ACTIVITY:
Only these lines of the data below are wanted: the one with "(424, 280) = (861, 336): turquoise", the one with "(694, 225) = (832, 198): none", and any lines between them, each repeated exactly.

PROVIDED INFORMATION:
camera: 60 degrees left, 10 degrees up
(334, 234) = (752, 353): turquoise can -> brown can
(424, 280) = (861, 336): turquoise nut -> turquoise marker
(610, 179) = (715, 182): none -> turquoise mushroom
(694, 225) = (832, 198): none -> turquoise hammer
* * *
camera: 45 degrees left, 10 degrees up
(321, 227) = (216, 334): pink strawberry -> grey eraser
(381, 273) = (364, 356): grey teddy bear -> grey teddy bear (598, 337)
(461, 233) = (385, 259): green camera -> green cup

RESPONSE AREA:
(424, 280) = (861, 336): turquoise nut -> turquoise marker
(610, 179) = (715, 182): none -> turquoise mushroom
(694, 225) = (832, 198): none -> turquoise hammer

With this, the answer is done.